[Start of section]

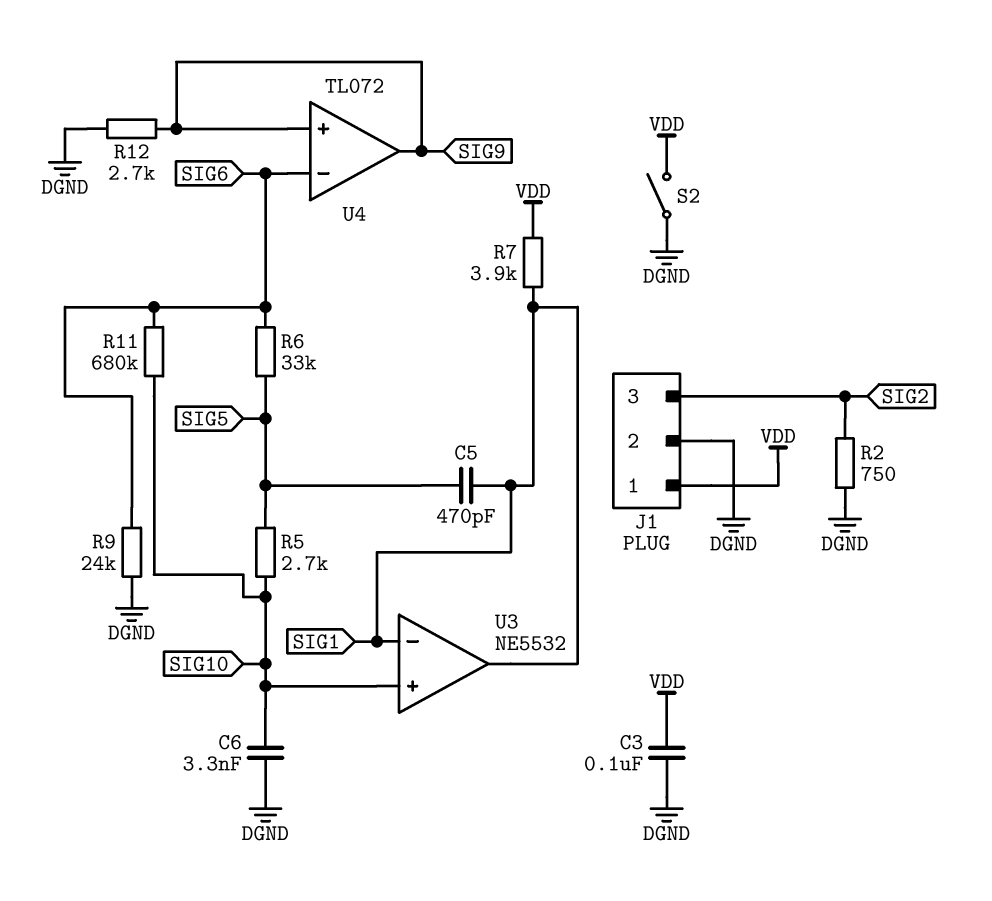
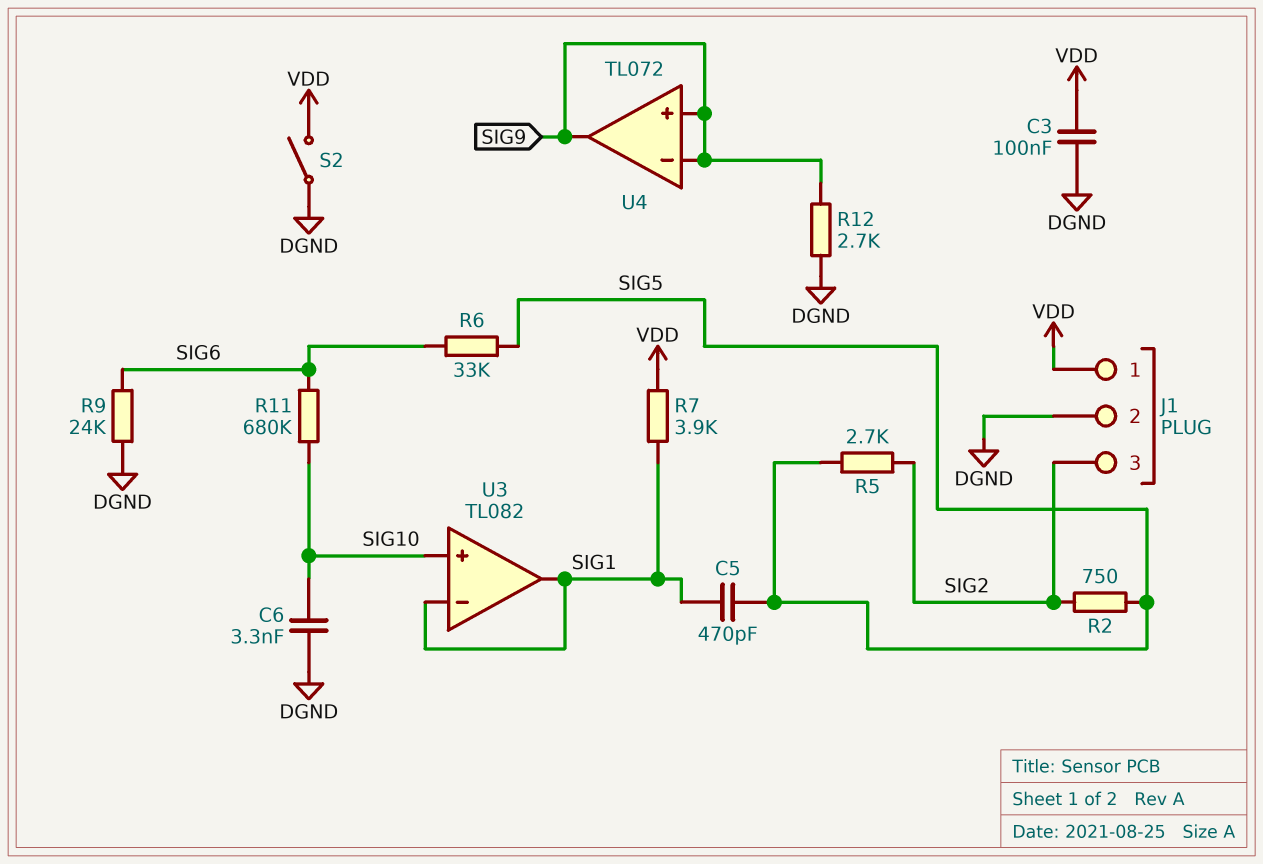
R2: 750 (DGND, SIG2) -> 750 (SIG2, SIG5)
R5: 2.7k (SIG5, SIG10) -> 2.7k (SIG2, SIG5)
U3: NE5532 -> TL082
U4 pin in-: SIG6 -> SIG9

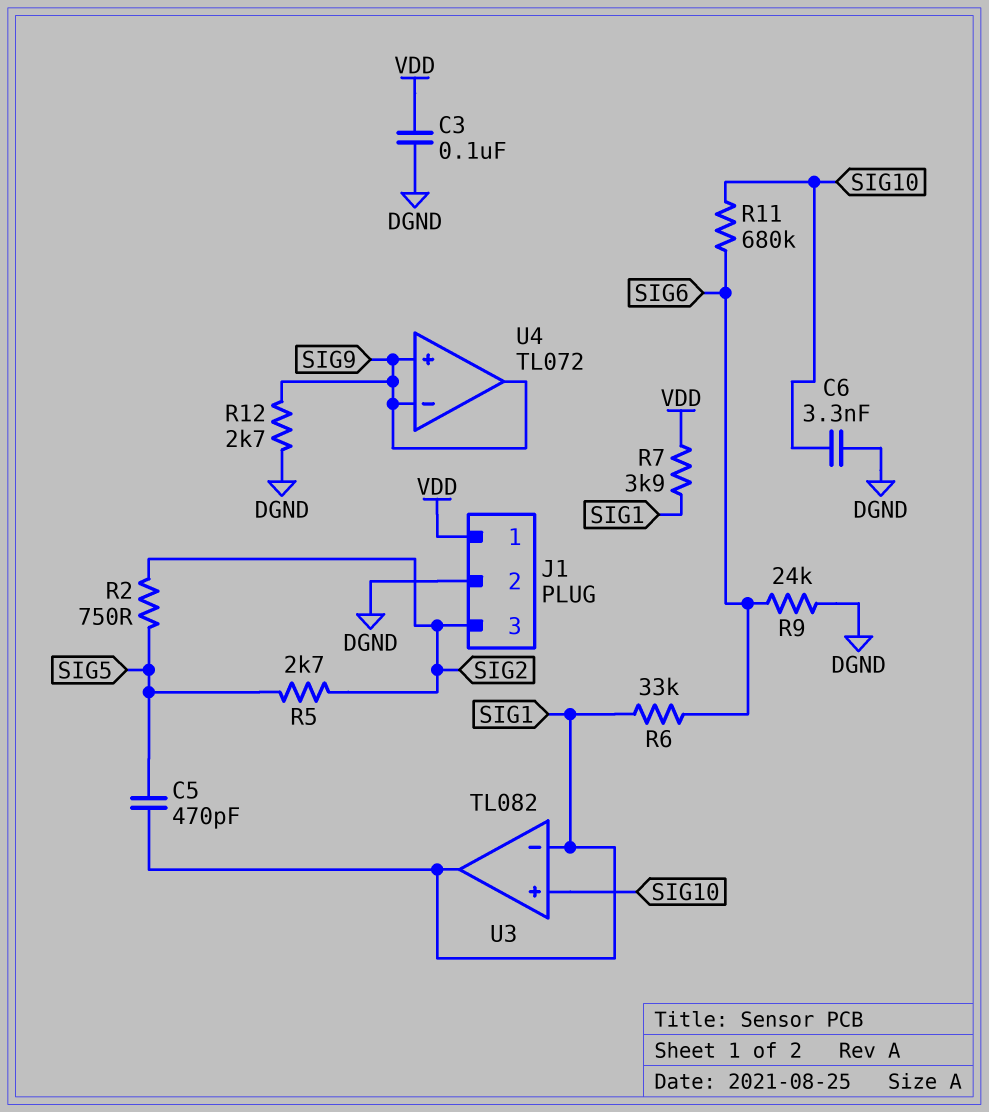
R6: 33k (SIG5, SIG6) -> 33k (SIG1, SIG6)
S2: switch (DGND, VDD) -> none

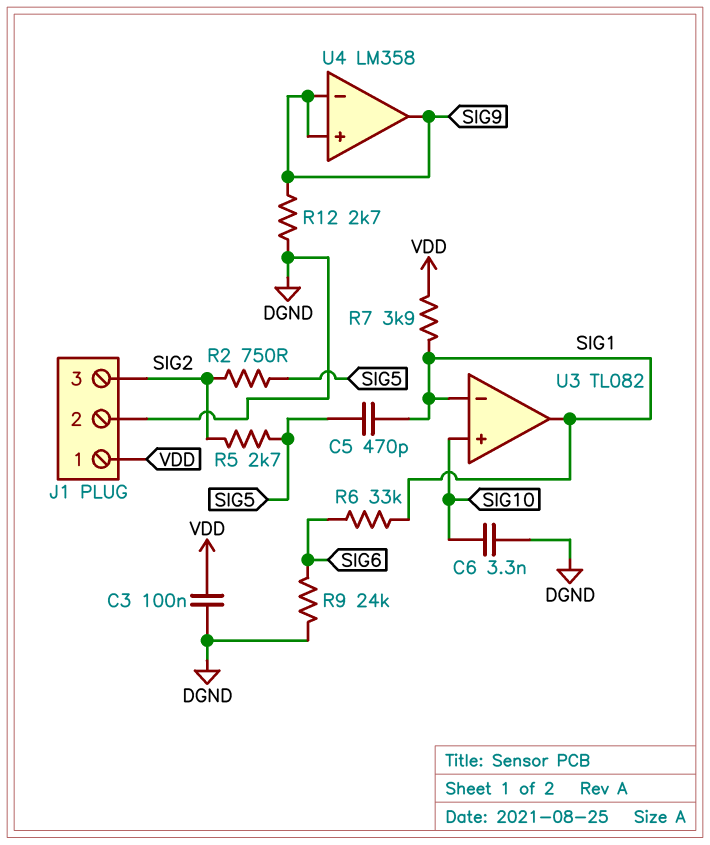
R11: 680k (SIG6, SIG10) -> none
U4: TL072 -> LM358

[End of section]

- **Exercise brief**
Report only how many lines of the listing hold the word "DGND".

- **Solved problem**
2